When you transcribe the listing that follows, keep every line exact and omit the pictures.

[Material for this exercise]
»»

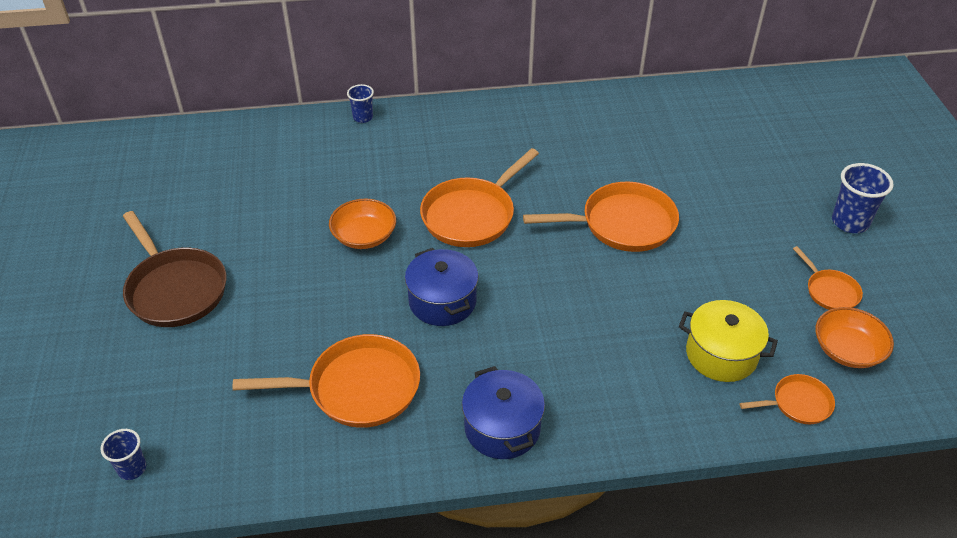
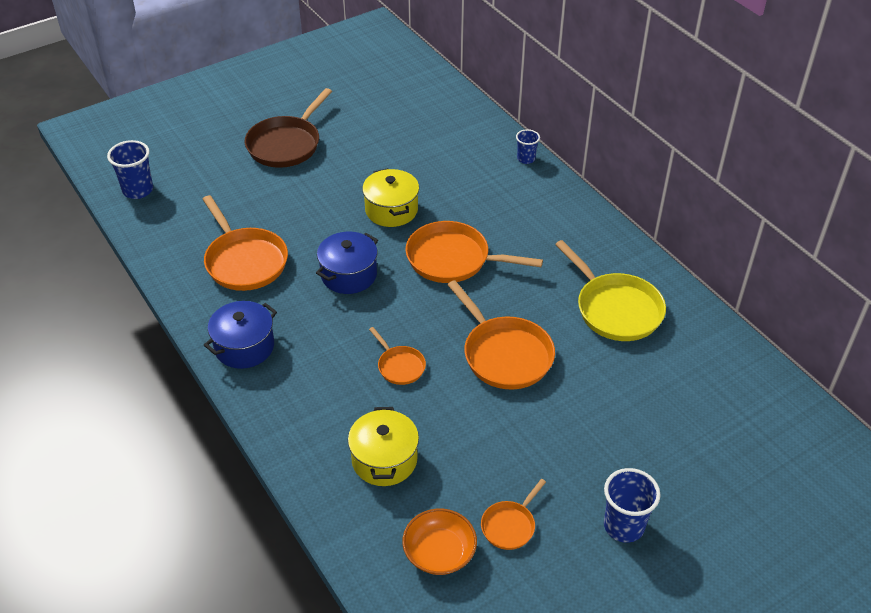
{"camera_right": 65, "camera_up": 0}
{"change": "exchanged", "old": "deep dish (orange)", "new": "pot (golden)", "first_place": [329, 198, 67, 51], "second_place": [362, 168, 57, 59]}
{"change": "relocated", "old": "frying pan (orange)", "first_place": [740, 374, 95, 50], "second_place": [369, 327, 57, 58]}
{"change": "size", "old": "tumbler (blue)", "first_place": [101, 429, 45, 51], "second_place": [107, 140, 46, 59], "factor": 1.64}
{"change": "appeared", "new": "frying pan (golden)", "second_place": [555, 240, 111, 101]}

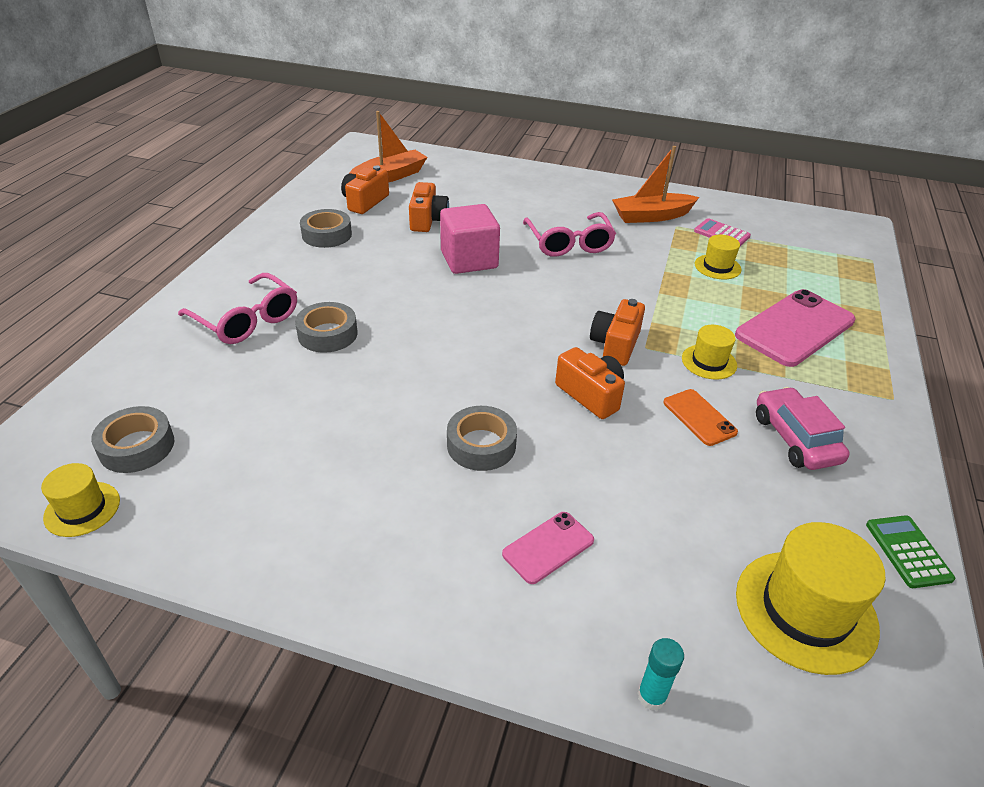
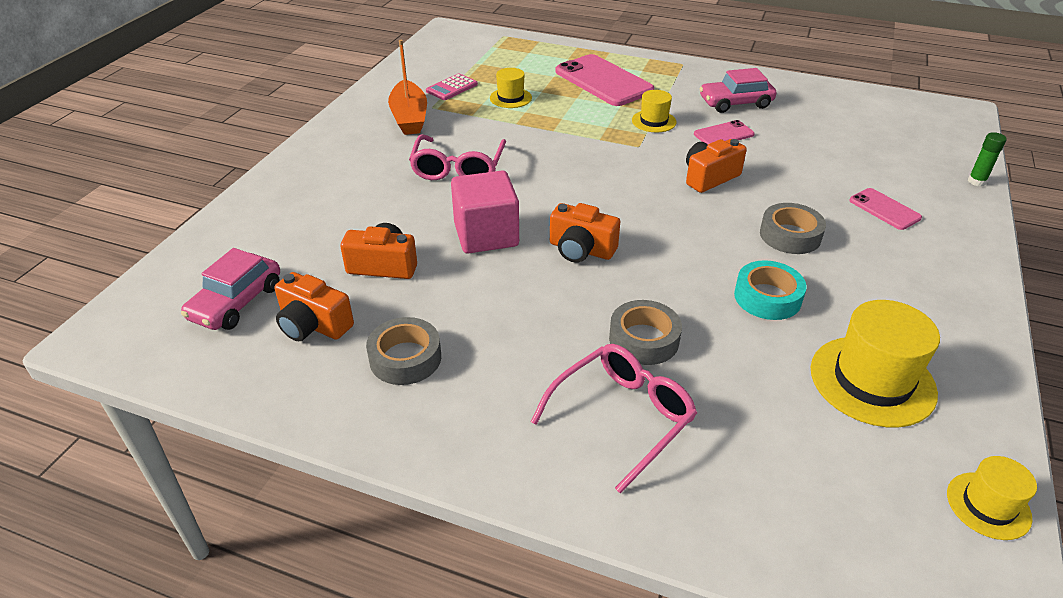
{"camera_right": -85, "camera_up": 0}
{"change": "exchanged", "old": "toy boat (orange)", "new": "automobile (rosy)", "first_place": [349, 111, 78, 71], "second_place": [181, 248, 99, 82]}
{"change": "spun", "old": "eyeglasses (rosy)", "first_place": [523, 212, 93, 45], "second_place": [409, 134, 97, 46], "degrees": 105}
{"change": "relocated", "old": "camera (orange)", "first_place": [590, 299, 55, 67], "second_place": [550, 203, 71, 60]}
{"change": "colour", "old": "smartphone (orange)", "new": "smartphone (rosy)", "first_place": [663, 389, 75, 57], "second_place": [694, 120, 61, 24]}
{"change": "missing", "old": "tape (grey)", "first_place": [91, 406, 83, 67]}
{"change": "missing", "old": "adding machine (leaf-green)", "first_place": [866, 515, 89, 73]}
{"change": "relocated", "old": "tall hat (golden)", "first_place": [736, 522, 150, 153], "second_place": [811, 300, 129, 128]}
{"change": "colour", "old": "glue stick (teal)", "new": "glue stick (leaf-green)", "first_place": [637, 638, 47, 73], "second_place": [968, 132, 39, 54]}
{"change": "appeared", "new": "tape (teal)", "second_place": [734, 260, 73, 60]}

««

[Task result]
{"camera_right": 65, "camera_up": 0}
{"change": "exchanged", "old": "deep dish (orange)", "new": "pot (golden)", "first_place": [329, 198, 67, 51], "second_place": [362, 168, 57, 59]}
{"change": "relocated", "old": "frying pan (orange)", "first_place": [740, 374, 95, 50], "second_place": [369, 327, 57, 58]}
{"change": "size", "old": "tumbler (blue)", "first_place": [101, 429, 45, 51], "second_place": [107, 140, 46, 59], "factor": 1.64}
{"change": "appeared", "new": "frying pan (golden)", "second_place": [555, 240, 111, 101]}

{"camera_right": -85, "camera_up": 0}
{"change": "exchanged", "old": "toy boat (orange)", "new": "automobile (rosy)", "first_place": [349, 111, 78, 71], "second_place": [181, 248, 99, 82]}
{"change": "spun", "old": "eyeglasses (rosy)", "first_place": [523, 212, 93, 45], "second_place": [409, 134, 97, 46], "degrees": 105}
{"change": "relocated", "old": "camera (orange)", "first_place": [590, 299, 55, 67], "second_place": [550, 203, 71, 60]}
{"change": "colour", "old": "smartphone (orange)", "new": "smartphone (rosy)", "first_place": [663, 389, 75, 57], "second_place": [694, 120, 61, 24]}
{"change": "missing", "old": "tape (grey)", "first_place": [91, 406, 83, 67]}
{"change": "missing", "old": "adding machine (leaf-green)", "first_place": [866, 515, 89, 73]}
{"change": "relocated", "old": "tall hat (golden)", "first_place": [736, 522, 150, 153], "second_place": [811, 300, 129, 128]}
{"change": "colour", "old": "glue stick (teal)", "new": "glue stick (leaf-green)", "first_place": [637, 638, 47, 73], "second_place": [968, 132, 39, 54]}
{"change": "appeared", "new": "tape (teal)", "second_place": [734, 260, 73, 60]}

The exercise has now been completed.